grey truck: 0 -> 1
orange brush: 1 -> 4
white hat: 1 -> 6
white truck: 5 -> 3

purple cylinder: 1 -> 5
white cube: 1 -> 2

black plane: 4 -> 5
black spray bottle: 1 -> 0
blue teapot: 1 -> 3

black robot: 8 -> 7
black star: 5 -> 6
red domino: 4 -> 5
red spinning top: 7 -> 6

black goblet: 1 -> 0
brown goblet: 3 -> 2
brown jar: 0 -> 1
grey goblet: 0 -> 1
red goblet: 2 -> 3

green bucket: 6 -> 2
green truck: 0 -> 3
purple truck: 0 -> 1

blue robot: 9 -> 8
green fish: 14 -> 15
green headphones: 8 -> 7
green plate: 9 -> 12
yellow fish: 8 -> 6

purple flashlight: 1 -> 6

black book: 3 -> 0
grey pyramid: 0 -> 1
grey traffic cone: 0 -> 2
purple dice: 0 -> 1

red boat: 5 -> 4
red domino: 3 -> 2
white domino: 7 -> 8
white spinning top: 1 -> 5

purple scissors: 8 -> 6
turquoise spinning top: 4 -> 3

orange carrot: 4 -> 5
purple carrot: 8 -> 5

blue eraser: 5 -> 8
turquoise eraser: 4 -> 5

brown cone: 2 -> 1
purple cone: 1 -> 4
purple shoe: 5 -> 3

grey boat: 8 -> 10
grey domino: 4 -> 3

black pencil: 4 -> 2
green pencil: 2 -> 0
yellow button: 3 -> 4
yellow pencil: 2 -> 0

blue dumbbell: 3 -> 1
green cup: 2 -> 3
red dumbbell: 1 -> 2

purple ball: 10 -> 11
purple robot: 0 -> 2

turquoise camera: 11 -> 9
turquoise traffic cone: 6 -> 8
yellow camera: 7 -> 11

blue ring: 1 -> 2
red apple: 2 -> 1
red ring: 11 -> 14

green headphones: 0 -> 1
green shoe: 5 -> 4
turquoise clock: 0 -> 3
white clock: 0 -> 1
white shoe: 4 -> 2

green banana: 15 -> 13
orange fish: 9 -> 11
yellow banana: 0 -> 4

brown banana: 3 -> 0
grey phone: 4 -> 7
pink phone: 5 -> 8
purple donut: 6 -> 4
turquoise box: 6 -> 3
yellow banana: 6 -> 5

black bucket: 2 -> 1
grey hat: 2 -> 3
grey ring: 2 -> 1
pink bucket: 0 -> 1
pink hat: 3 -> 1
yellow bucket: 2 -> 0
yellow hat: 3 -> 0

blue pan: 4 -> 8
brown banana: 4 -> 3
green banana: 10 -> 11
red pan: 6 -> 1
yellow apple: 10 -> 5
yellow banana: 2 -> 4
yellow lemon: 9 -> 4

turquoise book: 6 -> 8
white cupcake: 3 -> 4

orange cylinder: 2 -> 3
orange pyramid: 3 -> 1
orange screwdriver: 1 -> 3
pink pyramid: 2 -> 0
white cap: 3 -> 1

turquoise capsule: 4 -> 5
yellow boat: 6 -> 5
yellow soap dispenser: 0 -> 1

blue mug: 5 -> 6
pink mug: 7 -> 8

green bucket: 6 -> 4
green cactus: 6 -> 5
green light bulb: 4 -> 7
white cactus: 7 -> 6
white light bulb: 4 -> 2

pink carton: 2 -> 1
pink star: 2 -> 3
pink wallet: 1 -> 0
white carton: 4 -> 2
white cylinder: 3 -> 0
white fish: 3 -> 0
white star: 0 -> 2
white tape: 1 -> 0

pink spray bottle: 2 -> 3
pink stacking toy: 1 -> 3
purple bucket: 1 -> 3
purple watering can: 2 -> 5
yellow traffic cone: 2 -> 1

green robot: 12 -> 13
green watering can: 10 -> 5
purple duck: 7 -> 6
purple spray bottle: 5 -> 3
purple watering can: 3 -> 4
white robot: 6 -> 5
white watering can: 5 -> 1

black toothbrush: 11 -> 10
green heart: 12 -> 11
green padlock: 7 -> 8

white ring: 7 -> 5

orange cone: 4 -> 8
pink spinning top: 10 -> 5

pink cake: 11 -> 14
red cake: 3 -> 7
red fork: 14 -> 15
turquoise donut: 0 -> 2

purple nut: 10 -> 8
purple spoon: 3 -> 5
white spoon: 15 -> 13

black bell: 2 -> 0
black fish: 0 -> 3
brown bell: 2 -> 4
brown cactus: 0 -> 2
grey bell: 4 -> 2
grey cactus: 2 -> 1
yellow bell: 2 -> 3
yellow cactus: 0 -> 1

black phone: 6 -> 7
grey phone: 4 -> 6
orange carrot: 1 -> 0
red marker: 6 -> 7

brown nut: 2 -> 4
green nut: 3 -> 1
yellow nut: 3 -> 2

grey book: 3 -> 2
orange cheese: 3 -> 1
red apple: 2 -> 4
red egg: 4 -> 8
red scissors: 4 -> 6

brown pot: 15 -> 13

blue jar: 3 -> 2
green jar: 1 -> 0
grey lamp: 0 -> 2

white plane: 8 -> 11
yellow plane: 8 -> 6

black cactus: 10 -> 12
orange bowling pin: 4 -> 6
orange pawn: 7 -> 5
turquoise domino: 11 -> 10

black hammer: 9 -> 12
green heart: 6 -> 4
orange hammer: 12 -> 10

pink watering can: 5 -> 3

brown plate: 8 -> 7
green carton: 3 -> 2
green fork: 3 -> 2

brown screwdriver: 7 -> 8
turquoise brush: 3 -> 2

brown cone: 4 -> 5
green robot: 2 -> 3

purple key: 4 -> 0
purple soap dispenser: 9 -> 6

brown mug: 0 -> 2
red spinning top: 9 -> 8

___

WORK REQUIRED
Give an exact transcription of all the material.

RESPONSE TO THIS TASK
grey truck: 0 -> 1
orange brush: 1 -> 4
white hat: 1 -> 6
white truck: 5 -> 3

purple cylinder: 1 -> 5
white cube: 1 -> 2

black plane: 4 -> 5
black spray bottle: 1 -> 0
blue teapot: 1 -> 3

black robot: 8 -> 7
black star: 5 -> 6
red domino: 4 -> 5
red spinning top: 7 -> 6

black goblet: 1 -> 0
brown goblet: 3 -> 2
brown jar: 0 -> 1
grey goblet: 0 -> 1
red goblet: 2 -> 3

green bucket: 6 -> 2
green truck: 0 -> 3
purple truck: 0 -> 1

blue robot: 9 -> 8
green fish: 14 -> 15
green headphones: 8 -> 7
green plate: 9 -> 12
yellow fish: 8 -> 6

purple flashlight: 1 -> 6

black book: 3 -> 0
grey pyramid: 0 -> 1
grey traffic cone: 0 -> 2
purple dice: 0 -> 1

red boat: 5 -> 4
red domino: 3 -> 2
white domino: 7 -> 8
white spinning top: 1 -> 5

purple scissors: 8 -> 6
turquoise spinning top: 4 -> 3

orange carrot: 4 -> 5
purple carrot: 8 -> 5

blue eraser: 5 -> 8
turquoise eraser: 4 -> 5

brown cone: 2 -> 1
purple cone: 1 -> 4
purple shoe: 5 -> 3

grey boat: 8 -> 10
grey domino: 4 -> 3

black pencil: 4 -> 2
green pencil: 2 -> 0
yellow button: 3 -> 4
yellow pencil: 2 -> 0

blue dumbbell: 3 -> 1
green cup: 2 -> 3
red dumbbell: 1 -> 2

purple ball: 10 -> 11
purple robot: 0 -> 2

turquoise camera: 11 -> 9
turquoise traffic cone: 6 -> 8
yellow camera: 7 -> 11

blue ring: 1 -> 2
red apple: 2 -> 1
red ring: 11 -> 14

green headphones: 0 -> 1
green shoe: 5 -> 4
turquoise clock: 0 -> 3
white clock: 0 -> 1
white shoe: 4 -> 2

green banana: 15 -> 13
orange fish: 9 -> 11
yellow banana: 0 -> 4

brown banana: 3 -> 0
grey phone: 4 -> 7
pink phone: 5 -> 8
purple donut: 6 -> 4
turquoise box: 6 -> 3
yellow banana: 6 -> 5

black bucket: 2 -> 1
grey hat: 2 -> 3
grey ring: 2 -> 1
pink bucket: 0 -> 1
pink hat: 3 -> 1
yellow bucket: 2 -> 0
yellow hat: 3 -> 0

blue pan: 4 -> 8
brown banana: 4 -> 3
green banana: 10 -> 11
red pan: 6 -> 1
yellow apple: 10 -> 5
yellow banana: 2 -> 4
yellow lemon: 9 -> 4

turquoise book: 6 -> 8
white cupcake: 3 -> 4

orange cylinder: 2 -> 3
orange pyramid: 3 -> 1
orange screwdriver: 1 -> 3
pink pyramid: 2 -> 0
white cap: 3 -> 1

turquoise capsule: 4 -> 5
yellow boat: 6 -> 5
yellow soap dispenser: 0 -> 1

blue mug: 5 -> 6
pink mug: 7 -> 8

green bucket: 6 -> 4
green cactus: 6 -> 5
green light bulb: 4 -> 7
white cactus: 7 -> 6
white light bulb: 4 -> 2

pink carton: 2 -> 1
pink star: 2 -> 3
pink wallet: 1 -> 0
white carton: 4 -> 2
white cylinder: 3 -> 0
white fish: 3 -> 0
white star: 0 -> 2
white tape: 1 -> 0

pink spray bottle: 2 -> 3
pink stacking toy: 1 -> 3
purple bucket: 1 -> 3
purple watering can: 2 -> 5
yellow traffic cone: 2 -> 1

green robot: 12 -> 13
green watering can: 10 -> 5
purple duck: 7 -> 6
purple spray bottle: 5 -> 3
purple watering can: 3 -> 4
white robot: 6 -> 5
white watering can: 5 -> 1

black toothbrush: 11 -> 10
green heart: 12 -> 11
green padlock: 7 -> 8

white ring: 7 -> 5

orange cone: 4 -> 8
pink spinning top: 10 -> 5

pink cake: 11 -> 14
red cake: 3 -> 7
red fork: 14 -> 15
turquoise donut: 0 -> 2

purple nut: 10 -> 8
purple spoon: 3 -> 5
white spoon: 15 -> 13

black bell: 2 -> 0
black fish: 0 -> 3
brown bell: 2 -> 4
brown cactus: 0 -> 2
grey bell: 4 -> 2
grey cactus: 2 -> 1
yellow bell: 2 -> 3
yellow cactus: 0 -> 1

black phone: 6 -> 7
grey phone: 4 -> 6
orange carrot: 1 -> 0
red marker: 6 -> 7

brown nut: 2 -> 4
green nut: 3 -> 1
yellow nut: 3 -> 2

grey book: 3 -> 2
orange cheese: 3 -> 1
red apple: 2 -> 4
red egg: 4 -> 8
red scissors: 4 -> 6

brown pot: 15 -> 13

blue jar: 3 -> 2
green jar: 1 -> 0
grey lamp: 0 -> 2

white plane: 8 -> 11
yellow plane: 8 -> 6

black cactus: 10 -> 12
orange bowling pin: 4 -> 6
orange pawn: 7 -> 5
turquoise domino: 11 -> 10

black hammer: 9 -> 12
green heart: 6 -> 4
orange hammer: 12 -> 10

pink watering can: 5 -> 3

brown plate: 8 -> 7
green carton: 3 -> 2
green fork: 3 -> 2

brown screwdriver: 7 -> 8
turquoise brush: 3 -> 2

brown cone: 4 -> 5
green robot: 2 -> 3

purple key: 4 -> 0
purple soap dispenser: 9 -> 6

brown mug: 0 -> 2
red spinning top: 9 -> 8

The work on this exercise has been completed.